GIVEN INFORMATION:
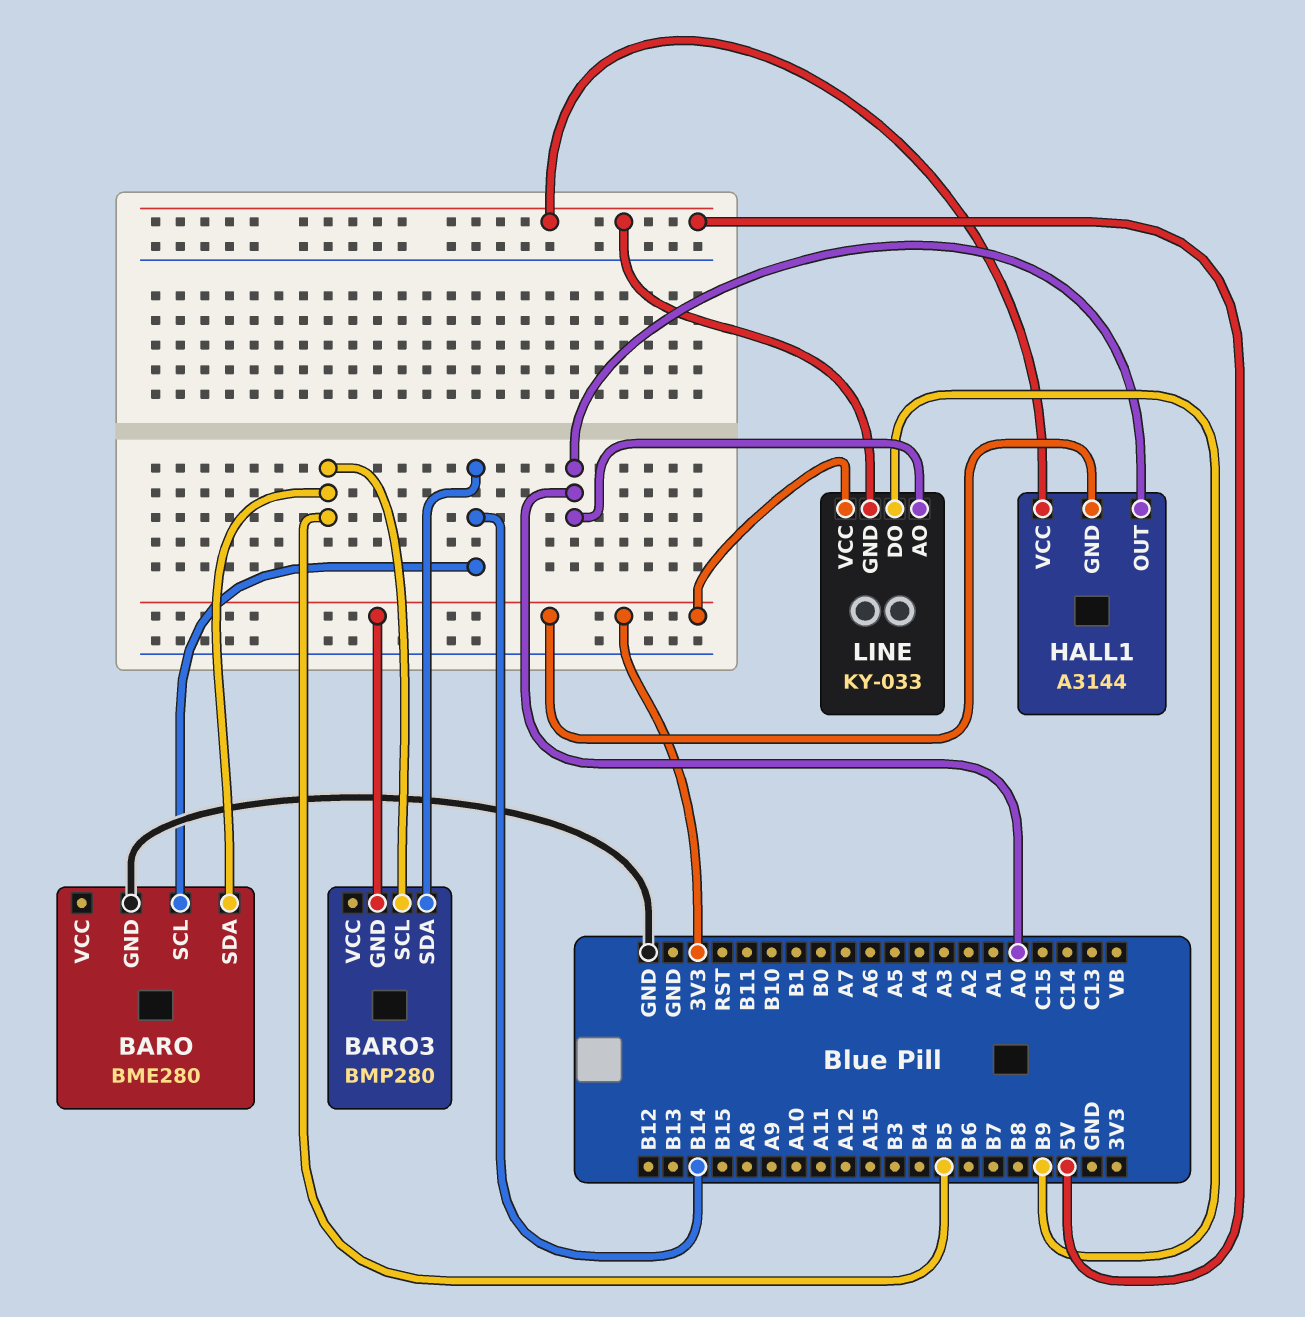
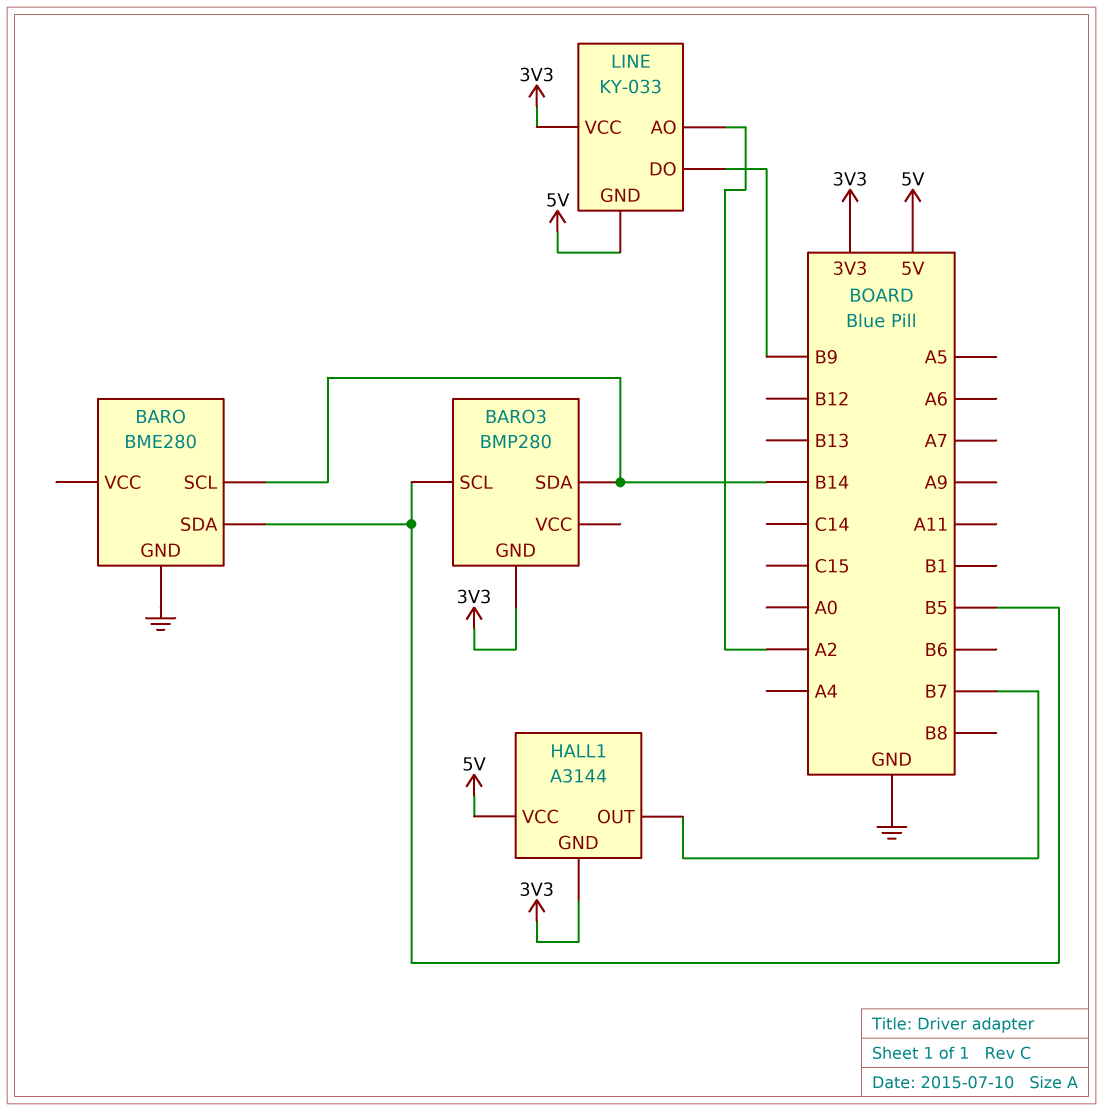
HALL1 pin OUT: A0 -> B7
LINE pin AO: A0 -> A2

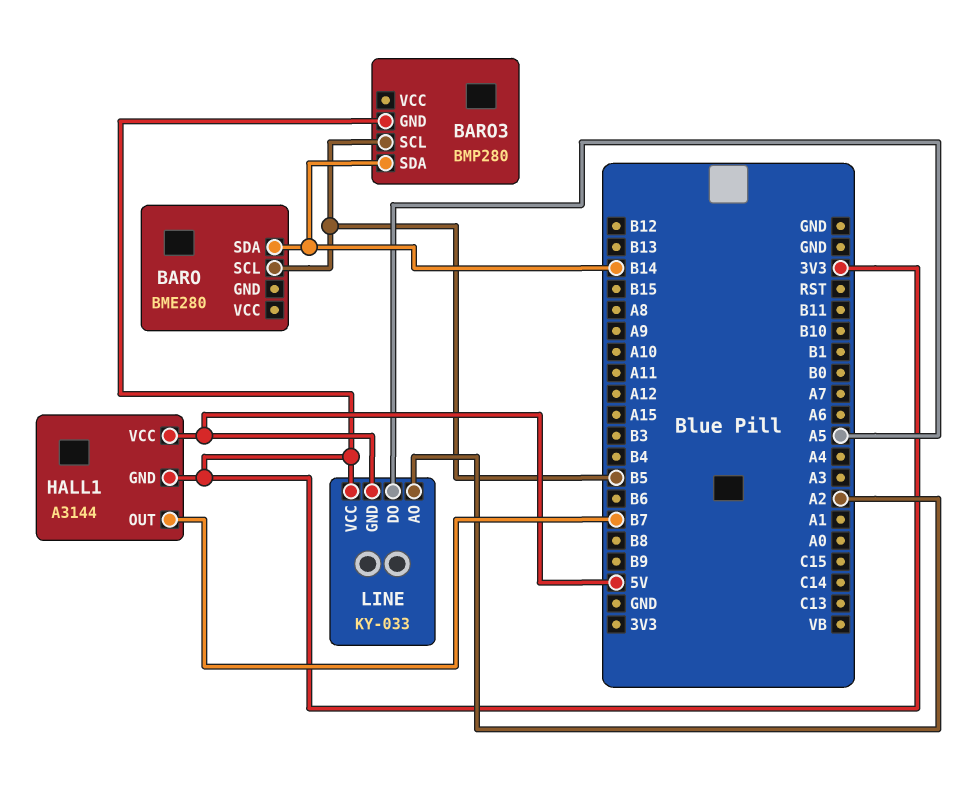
BARO pin GND: GND -> none
BARO pin SCL: B14 -> B5
BARO pin SDA: B5 -> B14
LINE pin DO: B9 -> A5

TASK PROMPT:
Return all records above verbatim without their pictures.

WORKED SOLUTION:
HALL1 pin OUT: A0 -> B7
LINE pin AO: A0 -> A2

BARO pin GND: GND -> none
BARO pin SCL: B14 -> B5
BARO pin SDA: B5 -> B14
LINE pin DO: B9 -> A5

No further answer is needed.